Problem:
Your job is to copy every line in the material containing the word "green".
■ ■ ■ ■ ■
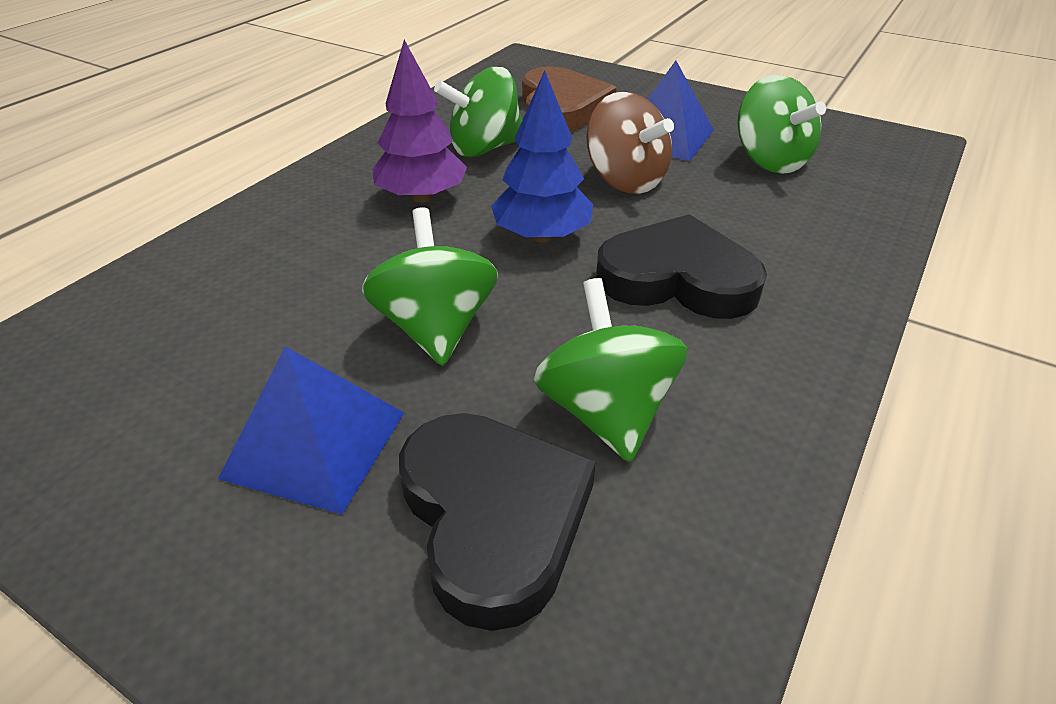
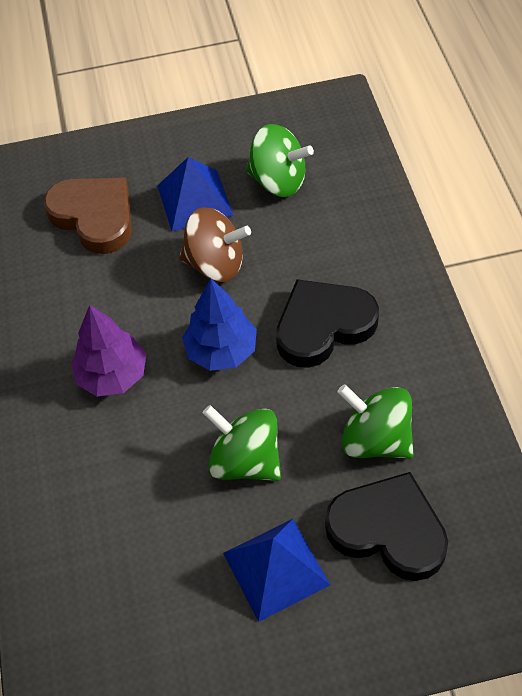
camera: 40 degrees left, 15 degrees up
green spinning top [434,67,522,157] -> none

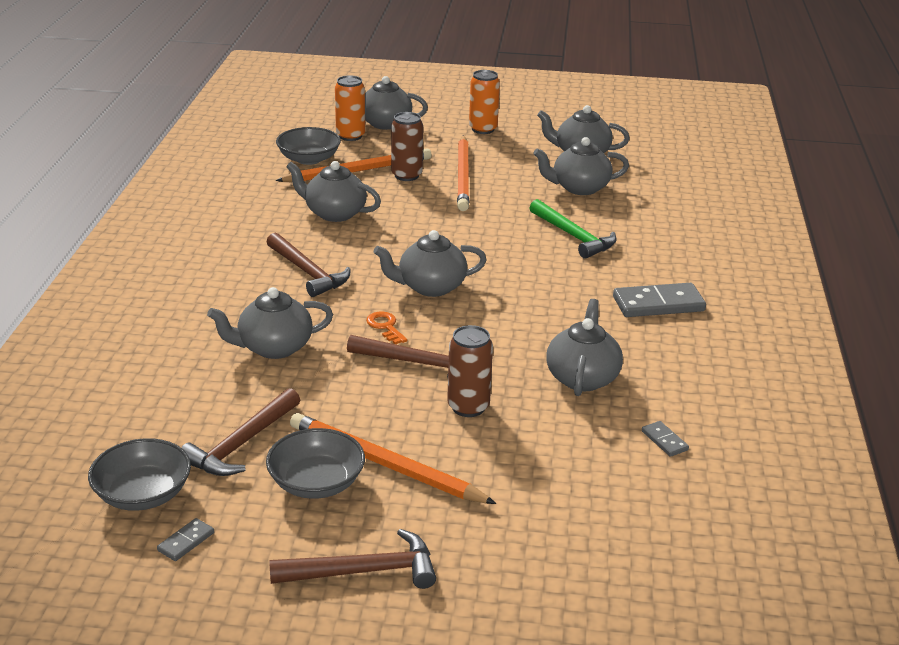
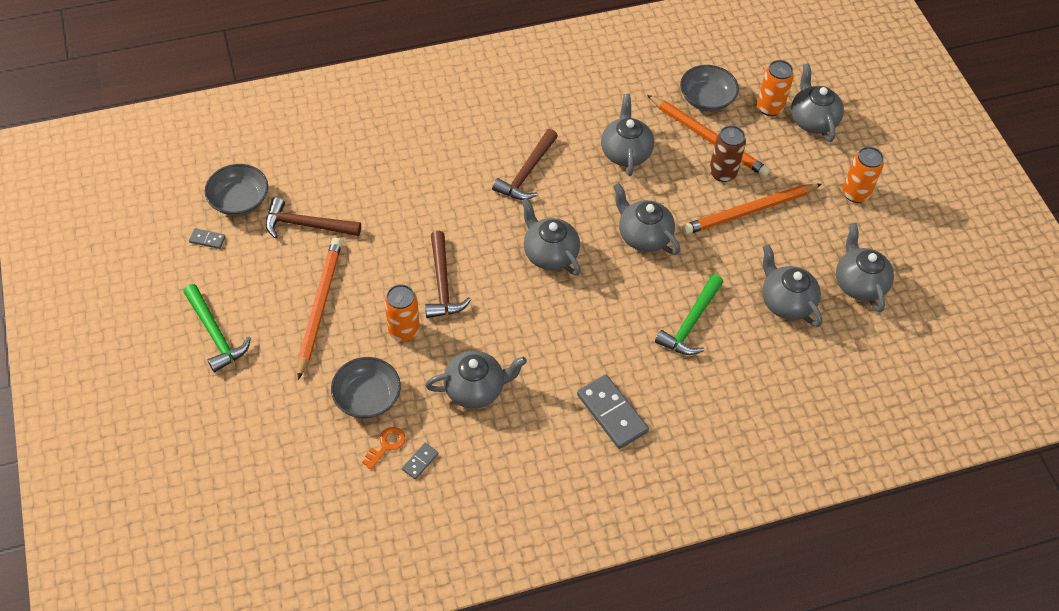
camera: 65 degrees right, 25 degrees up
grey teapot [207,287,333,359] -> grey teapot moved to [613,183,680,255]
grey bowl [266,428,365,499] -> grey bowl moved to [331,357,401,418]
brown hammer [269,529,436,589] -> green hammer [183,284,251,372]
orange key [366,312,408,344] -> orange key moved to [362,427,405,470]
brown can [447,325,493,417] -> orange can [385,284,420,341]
■ ■ ■ ■ ■
Expected answer:
green spinning top [434,67,522,157] -> none
brown hammer [269,529,436,589] -> green hammer [183,284,251,372]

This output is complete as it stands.